◆ ABOUT THIS EXERCISE
The records that follow are to be transcribed in full, leaving out each picture.

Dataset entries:
—————

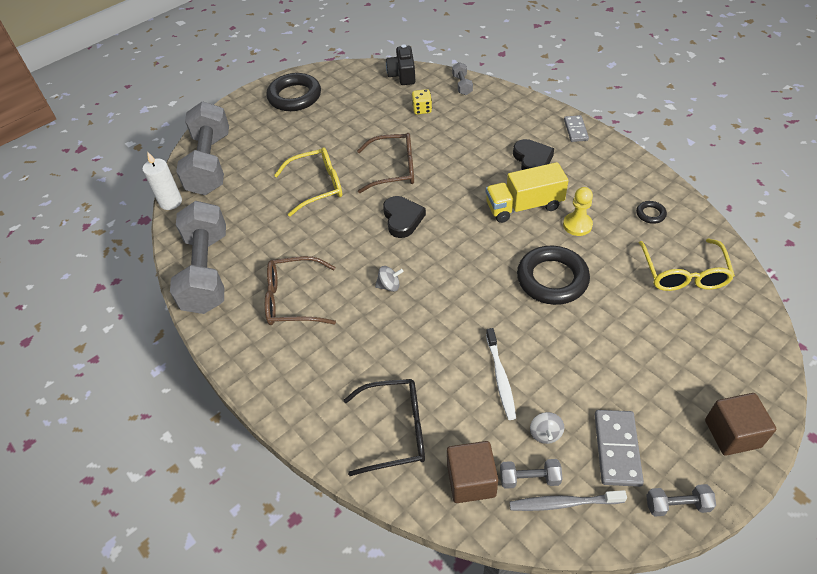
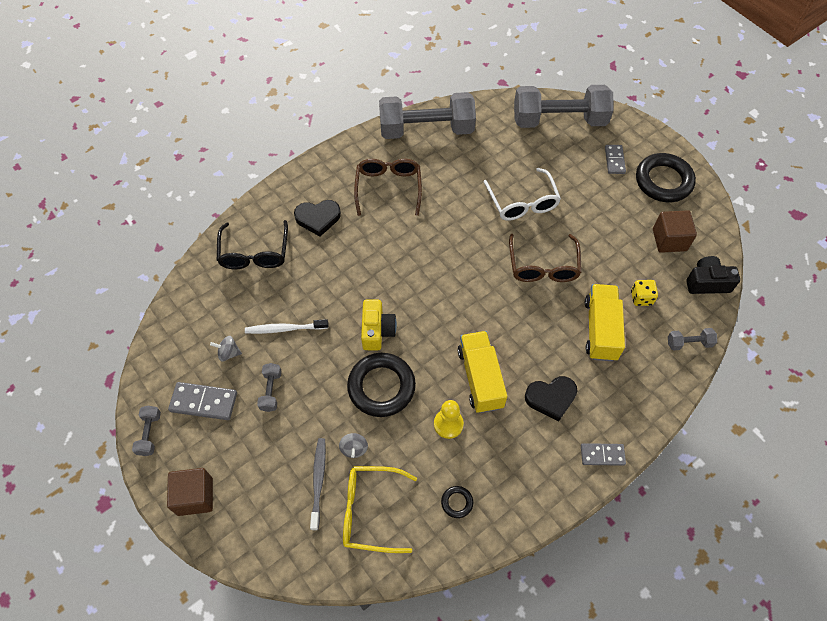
camera: 90 degrees right, 10 degrees up
(171, 202) = (510, 98): white candle -> none
(267, 126) = (614, 160): none -> grey domino
(316, 186) = (522, 202): yellow glasses -> white glasses
(389, 286) = (392, 255): grey spinning top -> grey spinning top (354, 449)
(402, 219) = (472, 270): black heart -> black heart (318, 218)
(457, 132) = (600, 329): none -> yellow truck
(471, 480) = (204, 298): brown cube -> brown cube (669, 240)
(487, 289) = (377, 331): none -> yellow camera
(529, 478) = (196, 336): grey dumbbell -> grey dumbbell (271, 391)
(564, 503) = (172, 356): grey toothbrush -> grey toothbrush (318, 481)

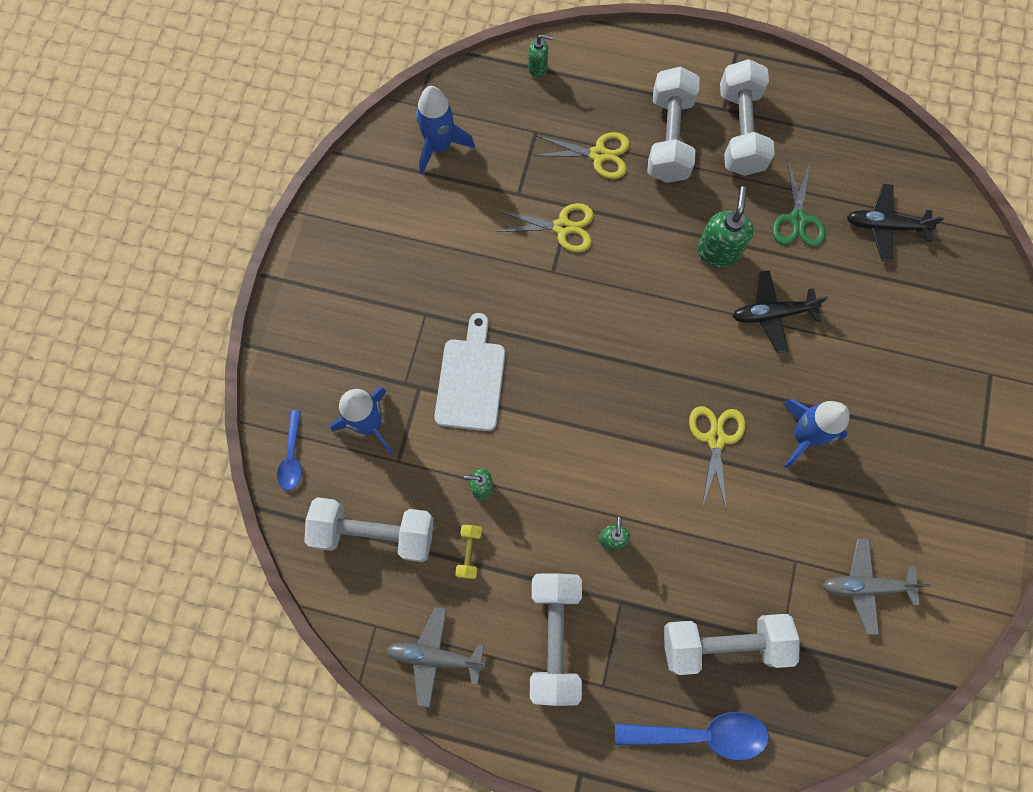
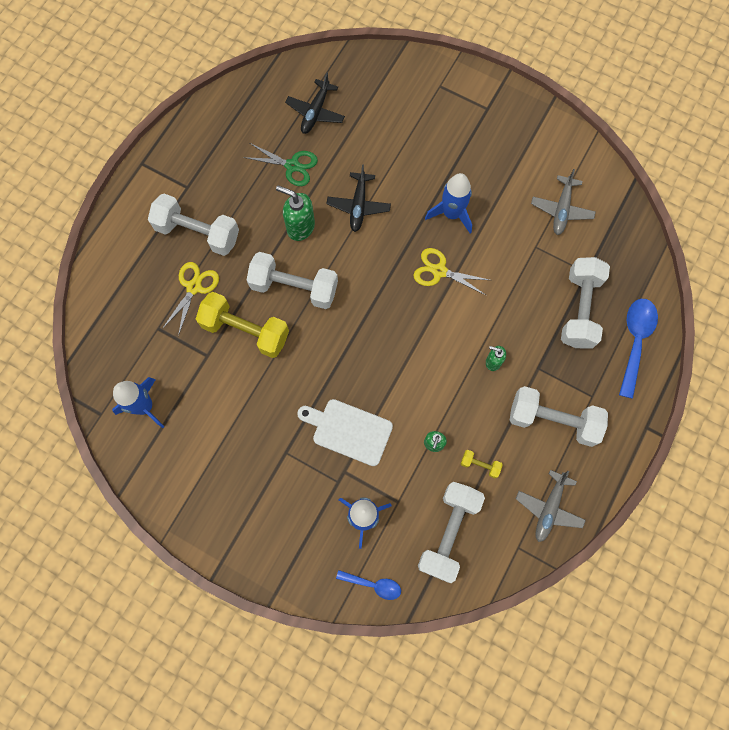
camera: 75 degrees left, 0 degrees up
(538, 68) = (102, 311): green soap dispenser -> none
(562, 227) = (245, 330): yellow scissors -> yellow dumbbell
(740, 131) = (209, 182): white dumbbell -> white dumbbell (294, 287)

—————

◆ RESULT OF THIS EXERCISE
camera: 90 degrees right, 10 degrees up
(171, 202) = (510, 98): white candle -> none
(267, 126) = (614, 160): none -> grey domino
(316, 186) = (522, 202): yellow glasses -> white glasses
(389, 286) = (392, 255): grey spinning top -> grey spinning top (354, 449)
(402, 219) = (472, 270): black heart -> black heart (318, 218)
(457, 132) = (600, 329): none -> yellow truck
(471, 480) = (204, 298): brown cube -> brown cube (669, 240)
(487, 289) = (377, 331): none -> yellow camera
(529, 478) = (196, 336): grey dumbbell -> grey dumbbell (271, 391)
(564, 503) = (172, 356): grey toothbrush -> grey toothbrush (318, 481)

camera: 75 degrees left, 0 degrees up
(538, 68) = (102, 311): green soap dispenser -> none
(562, 227) = (245, 330): yellow scissors -> yellow dumbbell
(740, 131) = (209, 182): white dumbbell -> white dumbbell (294, 287)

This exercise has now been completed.